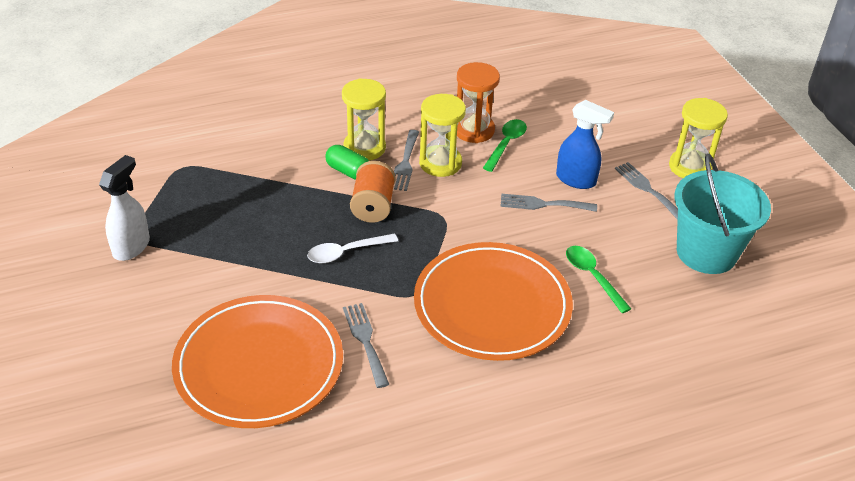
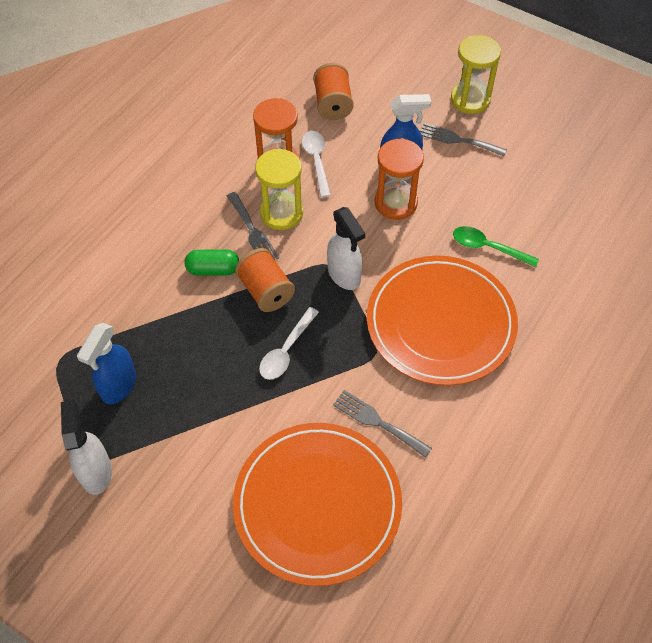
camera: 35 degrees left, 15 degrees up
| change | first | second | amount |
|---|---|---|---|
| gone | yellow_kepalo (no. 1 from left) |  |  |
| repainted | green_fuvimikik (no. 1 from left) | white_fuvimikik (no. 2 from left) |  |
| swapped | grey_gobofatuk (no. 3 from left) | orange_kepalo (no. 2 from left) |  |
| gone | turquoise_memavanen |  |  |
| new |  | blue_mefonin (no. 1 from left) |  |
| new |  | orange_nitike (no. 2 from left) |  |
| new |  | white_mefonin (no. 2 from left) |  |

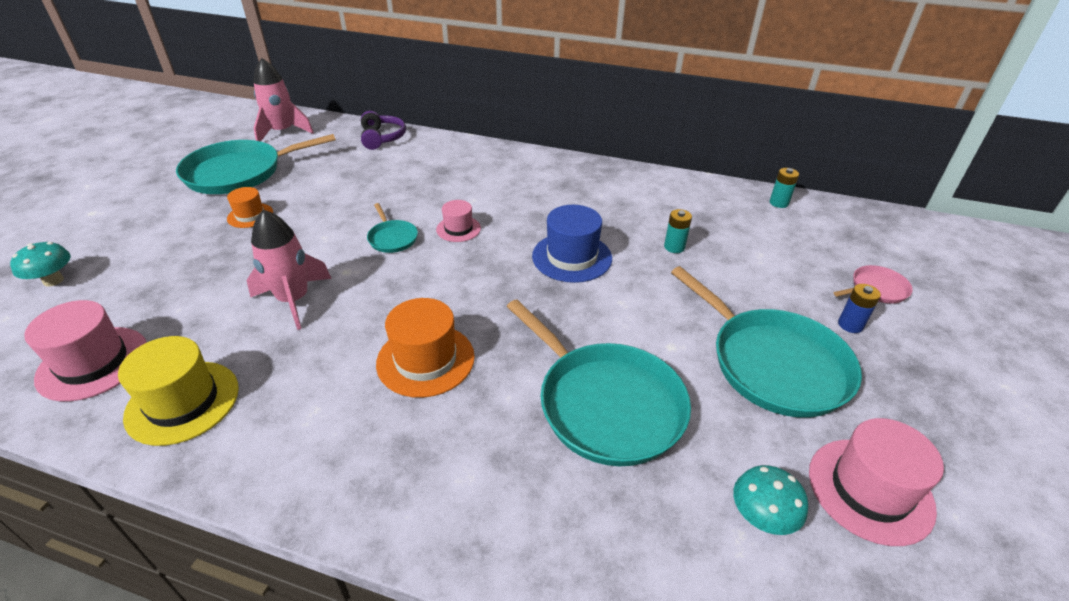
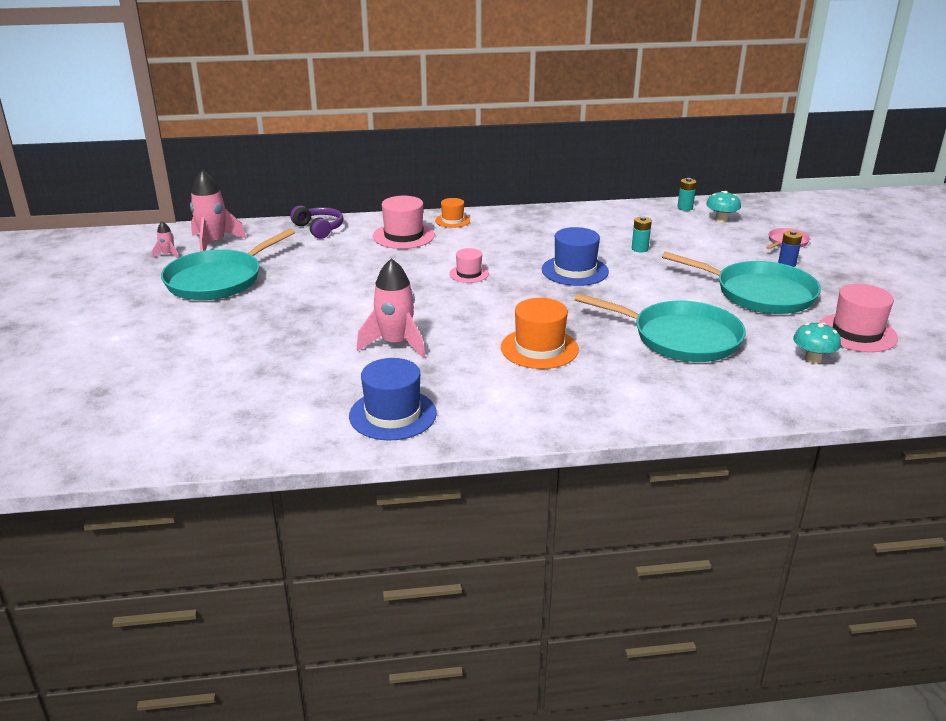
camera: 25 degrees left, 10 degrees down
| change | first | second | amount |
|---|---|---|---|
| shifted |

**What you should do**
A verbatim rendering of the listing above is required, without any of its pictures.

**Solution to the exercise**
camera: 35 degrees left, 15 degrees up
| change | first | second | amount |
|---|---|---|---|
| gone | yellow_kepalo (no. 1 from left) |  |  |
| repainted | green_fuvimikik (no. 1 from left) | white_fuvimikik (no. 2 from left) |  |
| swapped | grey_gobofatuk (no. 3 from left) | orange_kepalo (no. 2 from left) |  |
| gone | turquoise_memavanen |  |  |
| new |  | blue_mefonin (no. 1 from left) |  |
| new |  | orange_nitike (no. 2 from left) |  |
| new |  | white_mefonin (no. 2 from left) |  |

camera: 25 degrees left, 10 degrees down
| change | first | second | amount |
|---|---|---|---|
| shifted |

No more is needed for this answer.